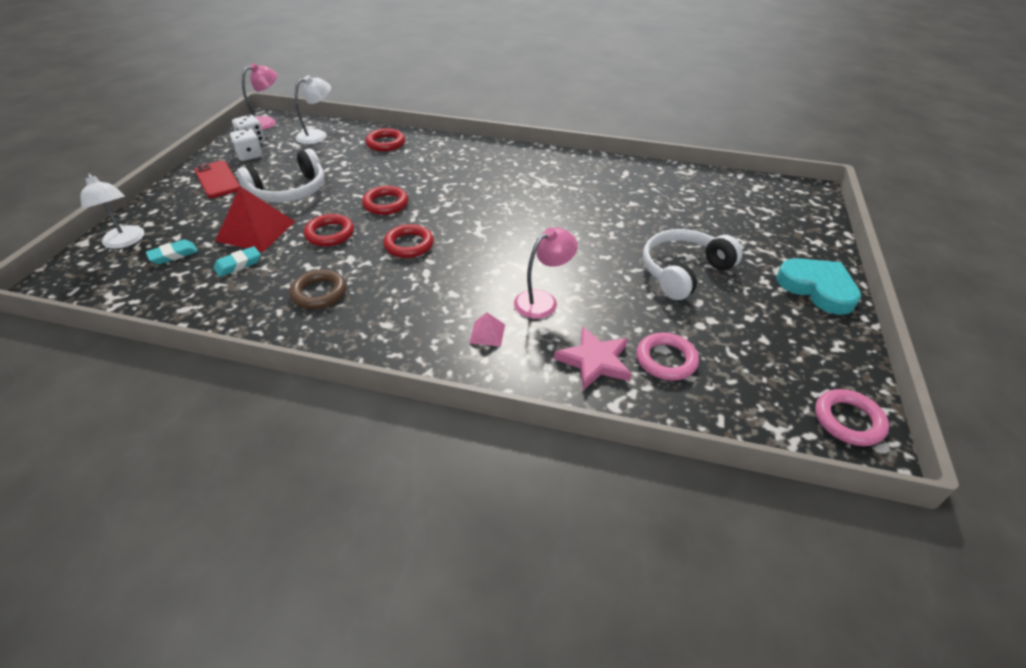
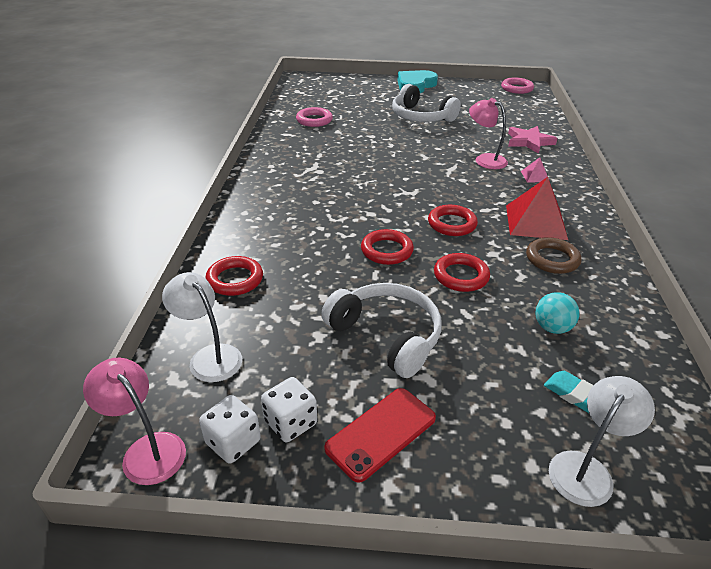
camera: 100 degrees left, 5 degrees down
(238, 264) = (552, 327): turquoise eraser -> turquoise ball
(256, 231) = (486, 336): red pyramid -> red pyramid (535, 222)
(666, 360) = (510, 123): pink ring -> pink ring (314, 120)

· · · · ·

*Task prompt*
Where images occur in the data above, leave them out and repeat everything else exactly.

*Written solution*
camera: 100 degrees left, 5 degrees down
(238, 264) = (552, 327): turquoise eraser -> turquoise ball
(256, 231) = (486, 336): red pyramid -> red pyramid (535, 222)
(666, 360) = (510, 123): pink ring -> pink ring (314, 120)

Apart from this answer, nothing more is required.